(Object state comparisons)
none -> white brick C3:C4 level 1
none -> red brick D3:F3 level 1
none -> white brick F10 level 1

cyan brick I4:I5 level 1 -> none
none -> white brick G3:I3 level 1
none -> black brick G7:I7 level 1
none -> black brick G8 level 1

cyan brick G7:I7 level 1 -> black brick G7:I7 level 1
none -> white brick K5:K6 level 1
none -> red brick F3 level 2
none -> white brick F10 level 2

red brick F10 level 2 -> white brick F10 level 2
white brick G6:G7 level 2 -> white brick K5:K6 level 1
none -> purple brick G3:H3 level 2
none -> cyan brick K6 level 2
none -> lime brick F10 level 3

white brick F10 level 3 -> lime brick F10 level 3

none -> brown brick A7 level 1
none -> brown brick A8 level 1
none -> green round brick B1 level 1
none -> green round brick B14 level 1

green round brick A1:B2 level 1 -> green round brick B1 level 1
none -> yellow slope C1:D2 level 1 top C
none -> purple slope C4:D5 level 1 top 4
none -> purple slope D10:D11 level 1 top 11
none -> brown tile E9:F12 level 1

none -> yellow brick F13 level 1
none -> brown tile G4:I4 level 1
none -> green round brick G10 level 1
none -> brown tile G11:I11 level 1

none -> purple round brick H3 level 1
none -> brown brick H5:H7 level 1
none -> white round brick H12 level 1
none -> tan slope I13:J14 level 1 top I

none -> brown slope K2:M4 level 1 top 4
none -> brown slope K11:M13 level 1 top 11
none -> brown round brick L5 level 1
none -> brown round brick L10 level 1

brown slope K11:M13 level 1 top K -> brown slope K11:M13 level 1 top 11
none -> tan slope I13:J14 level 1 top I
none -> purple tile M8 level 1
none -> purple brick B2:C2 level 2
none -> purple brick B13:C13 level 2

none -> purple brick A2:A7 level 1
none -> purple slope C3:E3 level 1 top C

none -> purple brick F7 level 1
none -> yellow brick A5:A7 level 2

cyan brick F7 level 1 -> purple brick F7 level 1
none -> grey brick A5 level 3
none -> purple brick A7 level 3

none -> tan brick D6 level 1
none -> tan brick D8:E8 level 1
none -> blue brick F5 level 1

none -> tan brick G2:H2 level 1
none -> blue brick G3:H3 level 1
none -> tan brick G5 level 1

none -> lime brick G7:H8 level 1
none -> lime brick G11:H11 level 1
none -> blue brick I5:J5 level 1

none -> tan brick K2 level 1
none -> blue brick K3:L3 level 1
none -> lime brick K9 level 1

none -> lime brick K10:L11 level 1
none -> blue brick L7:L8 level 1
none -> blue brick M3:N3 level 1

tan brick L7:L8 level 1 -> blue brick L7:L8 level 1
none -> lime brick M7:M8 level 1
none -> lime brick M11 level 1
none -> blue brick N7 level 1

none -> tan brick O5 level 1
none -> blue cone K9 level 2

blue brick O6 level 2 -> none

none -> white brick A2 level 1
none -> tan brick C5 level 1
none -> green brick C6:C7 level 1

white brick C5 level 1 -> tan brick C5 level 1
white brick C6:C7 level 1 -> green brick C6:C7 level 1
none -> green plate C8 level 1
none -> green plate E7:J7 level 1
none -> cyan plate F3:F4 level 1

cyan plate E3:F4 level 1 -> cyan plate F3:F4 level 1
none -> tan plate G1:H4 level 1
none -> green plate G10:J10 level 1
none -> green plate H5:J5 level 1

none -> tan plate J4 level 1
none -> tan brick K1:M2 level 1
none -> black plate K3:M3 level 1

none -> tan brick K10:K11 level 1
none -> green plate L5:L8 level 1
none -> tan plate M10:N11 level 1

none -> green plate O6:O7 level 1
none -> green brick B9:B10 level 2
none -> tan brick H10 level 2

--- Exercise description ---
Scanning the data above, copy out every line where "lime" is found.

--- Written solution ---
none -> lime brick F10 level 3
white brick F10 level 3 -> lime brick F10 level 3
none -> lime brick G7:H8 level 1
none -> lime brick G11:H11 level 1
none -> lime brick K9 level 1
none -> lime brick K10:L11 level 1
none -> lime brick M7:M8 level 1
none -> lime brick M11 level 1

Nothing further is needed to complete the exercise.